Task details
Go to the line that includes "T3: PNP TIP127" and retype it, then every line after it to the end of the data, adding nothing.

[Dataset entries]

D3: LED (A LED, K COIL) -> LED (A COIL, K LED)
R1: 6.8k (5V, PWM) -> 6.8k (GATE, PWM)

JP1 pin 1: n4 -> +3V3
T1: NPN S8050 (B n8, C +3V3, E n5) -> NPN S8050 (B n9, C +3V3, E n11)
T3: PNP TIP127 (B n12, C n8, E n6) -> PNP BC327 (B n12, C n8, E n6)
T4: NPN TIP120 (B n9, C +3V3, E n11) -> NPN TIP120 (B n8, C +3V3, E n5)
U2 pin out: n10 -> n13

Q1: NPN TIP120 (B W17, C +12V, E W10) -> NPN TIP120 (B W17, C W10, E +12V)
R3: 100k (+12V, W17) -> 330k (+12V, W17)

Exercise response
T3: PNP TIP127 (B n12, C n8, E n6) -> PNP BC327 (B n12, C n8, E n6)
T4: NPN TIP120 (B n9, C +3V3, E n11) -> NPN TIP120 (B n8, C +3V3, E n5)
U2 pin out: n10 -> n13

Q1: NPN TIP120 (B W17, C +12V, E W10) -> NPN TIP120 (B W17, C W10, E +12V)
R3: 100k (+12V, W17) -> 330k (+12V, W17)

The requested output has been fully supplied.